# Record extracts

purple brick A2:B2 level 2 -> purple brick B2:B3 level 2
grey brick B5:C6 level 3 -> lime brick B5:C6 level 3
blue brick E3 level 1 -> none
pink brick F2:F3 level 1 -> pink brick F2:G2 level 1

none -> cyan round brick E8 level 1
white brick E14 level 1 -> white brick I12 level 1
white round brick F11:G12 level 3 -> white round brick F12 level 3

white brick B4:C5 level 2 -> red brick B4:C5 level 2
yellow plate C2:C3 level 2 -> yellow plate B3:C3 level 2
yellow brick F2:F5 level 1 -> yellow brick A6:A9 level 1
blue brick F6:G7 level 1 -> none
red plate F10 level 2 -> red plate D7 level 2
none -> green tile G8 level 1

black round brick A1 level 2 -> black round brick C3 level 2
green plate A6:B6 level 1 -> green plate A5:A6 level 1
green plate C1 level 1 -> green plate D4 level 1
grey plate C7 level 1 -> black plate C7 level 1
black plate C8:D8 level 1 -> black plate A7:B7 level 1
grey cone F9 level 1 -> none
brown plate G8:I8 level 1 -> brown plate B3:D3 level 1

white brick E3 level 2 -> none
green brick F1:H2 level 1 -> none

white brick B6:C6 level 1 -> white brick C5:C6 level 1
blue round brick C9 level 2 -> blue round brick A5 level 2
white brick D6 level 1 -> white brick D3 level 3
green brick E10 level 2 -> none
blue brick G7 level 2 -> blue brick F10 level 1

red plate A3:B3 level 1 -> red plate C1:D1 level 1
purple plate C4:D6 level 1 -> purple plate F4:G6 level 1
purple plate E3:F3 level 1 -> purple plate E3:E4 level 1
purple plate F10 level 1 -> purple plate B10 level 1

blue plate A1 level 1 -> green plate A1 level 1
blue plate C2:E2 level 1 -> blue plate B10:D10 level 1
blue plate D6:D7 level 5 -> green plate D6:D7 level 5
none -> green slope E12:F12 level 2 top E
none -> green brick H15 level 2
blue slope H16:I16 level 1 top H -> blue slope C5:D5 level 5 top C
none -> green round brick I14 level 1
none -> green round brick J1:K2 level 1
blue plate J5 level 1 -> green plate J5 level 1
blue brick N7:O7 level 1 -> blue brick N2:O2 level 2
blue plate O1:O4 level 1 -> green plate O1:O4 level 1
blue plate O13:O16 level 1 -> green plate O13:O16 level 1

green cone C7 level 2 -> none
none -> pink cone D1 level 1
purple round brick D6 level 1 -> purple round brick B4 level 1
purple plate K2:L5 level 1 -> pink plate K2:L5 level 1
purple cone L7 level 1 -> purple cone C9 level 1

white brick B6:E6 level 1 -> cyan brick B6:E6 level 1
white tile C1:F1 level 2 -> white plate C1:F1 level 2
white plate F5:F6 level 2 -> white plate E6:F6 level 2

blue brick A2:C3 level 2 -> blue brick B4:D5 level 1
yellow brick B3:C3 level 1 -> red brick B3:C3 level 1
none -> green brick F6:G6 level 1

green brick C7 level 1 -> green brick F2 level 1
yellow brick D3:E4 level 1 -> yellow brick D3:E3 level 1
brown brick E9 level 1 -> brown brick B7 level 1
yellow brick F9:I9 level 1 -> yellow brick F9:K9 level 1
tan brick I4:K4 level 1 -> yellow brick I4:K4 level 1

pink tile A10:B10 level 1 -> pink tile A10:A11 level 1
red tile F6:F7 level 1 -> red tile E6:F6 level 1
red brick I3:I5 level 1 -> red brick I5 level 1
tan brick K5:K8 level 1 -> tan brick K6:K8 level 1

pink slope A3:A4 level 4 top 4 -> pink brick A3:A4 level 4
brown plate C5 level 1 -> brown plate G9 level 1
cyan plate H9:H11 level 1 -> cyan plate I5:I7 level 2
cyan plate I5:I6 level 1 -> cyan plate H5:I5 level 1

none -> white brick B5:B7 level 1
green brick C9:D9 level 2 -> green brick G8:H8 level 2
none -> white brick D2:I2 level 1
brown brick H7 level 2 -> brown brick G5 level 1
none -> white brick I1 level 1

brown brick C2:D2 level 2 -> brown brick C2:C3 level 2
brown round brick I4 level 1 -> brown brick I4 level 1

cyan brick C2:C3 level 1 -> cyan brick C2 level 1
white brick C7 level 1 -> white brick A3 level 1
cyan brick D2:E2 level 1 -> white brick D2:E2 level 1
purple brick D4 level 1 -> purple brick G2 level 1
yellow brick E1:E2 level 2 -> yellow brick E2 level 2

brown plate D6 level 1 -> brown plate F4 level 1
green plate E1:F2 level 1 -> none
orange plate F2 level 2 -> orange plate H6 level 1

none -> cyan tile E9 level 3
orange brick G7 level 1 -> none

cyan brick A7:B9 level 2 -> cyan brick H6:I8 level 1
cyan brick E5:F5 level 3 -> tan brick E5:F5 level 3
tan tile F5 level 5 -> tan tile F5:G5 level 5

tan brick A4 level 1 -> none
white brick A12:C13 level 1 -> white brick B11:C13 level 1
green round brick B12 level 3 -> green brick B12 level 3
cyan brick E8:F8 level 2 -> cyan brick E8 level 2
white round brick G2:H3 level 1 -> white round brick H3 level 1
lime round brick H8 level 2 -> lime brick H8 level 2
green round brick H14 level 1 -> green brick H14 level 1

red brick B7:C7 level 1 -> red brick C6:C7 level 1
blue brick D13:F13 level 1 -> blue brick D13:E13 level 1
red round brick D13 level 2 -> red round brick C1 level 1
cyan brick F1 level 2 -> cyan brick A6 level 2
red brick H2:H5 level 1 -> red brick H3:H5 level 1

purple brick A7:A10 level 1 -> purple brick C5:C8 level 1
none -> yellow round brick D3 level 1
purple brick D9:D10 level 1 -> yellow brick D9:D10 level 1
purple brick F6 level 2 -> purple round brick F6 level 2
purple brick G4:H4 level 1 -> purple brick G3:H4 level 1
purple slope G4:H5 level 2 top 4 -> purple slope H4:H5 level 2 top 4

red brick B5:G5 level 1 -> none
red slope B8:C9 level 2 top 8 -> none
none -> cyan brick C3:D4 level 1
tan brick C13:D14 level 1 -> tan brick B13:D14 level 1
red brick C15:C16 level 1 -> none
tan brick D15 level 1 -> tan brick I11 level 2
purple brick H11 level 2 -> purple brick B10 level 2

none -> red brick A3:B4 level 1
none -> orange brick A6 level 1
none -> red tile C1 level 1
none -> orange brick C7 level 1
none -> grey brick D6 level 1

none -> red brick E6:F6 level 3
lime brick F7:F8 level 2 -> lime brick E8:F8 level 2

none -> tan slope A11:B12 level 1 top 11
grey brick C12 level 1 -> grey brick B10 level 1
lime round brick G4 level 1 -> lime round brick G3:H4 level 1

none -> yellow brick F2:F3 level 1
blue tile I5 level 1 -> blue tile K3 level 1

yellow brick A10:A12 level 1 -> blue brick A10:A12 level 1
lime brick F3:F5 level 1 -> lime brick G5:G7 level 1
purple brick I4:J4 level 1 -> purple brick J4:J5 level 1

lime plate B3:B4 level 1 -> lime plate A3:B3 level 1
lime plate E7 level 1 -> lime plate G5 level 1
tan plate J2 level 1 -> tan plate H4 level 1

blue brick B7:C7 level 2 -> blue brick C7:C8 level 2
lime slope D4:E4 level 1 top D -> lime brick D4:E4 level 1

# Exercise brief
Take the stretch of lines above from the one containing "white brick B4:C5" through the one containing "green brick E10 level 2 -> none" and repeat it exactly, adding no other line.

# Answer space
white brick B4:C5 level 2 -> red brick B4:C5 level 2
yellow plate C2:C3 level 2 -> yellow plate B3:C3 level 2
yellow brick F2:F5 level 1 -> yellow brick A6:A9 level 1
blue brick F6:G7 level 1 -> none
red plate F10 level 2 -> red plate D7 level 2
none -> green tile G8 level 1

black round brick A1 level 2 -> black round brick C3 level 2
green plate A6:B6 level 1 -> green plate A5:A6 level 1
green plate C1 level 1 -> green plate D4 level 1
grey plate C7 level 1 -> black plate C7 level 1
black plate C8:D8 level 1 -> black plate A7:B7 level 1
grey cone F9 level 1 -> none
brown plate G8:I8 level 1 -> brown plate B3:D3 level 1

white brick E3 level 2 -> none
green brick F1:H2 level 1 -> none

white brick B6:C6 level 1 -> white brick C5:C6 level 1
blue round brick C9 level 2 -> blue round brick A5 level 2
white brick D6 level 1 -> white brick D3 level 3
green brick E10 level 2 -> none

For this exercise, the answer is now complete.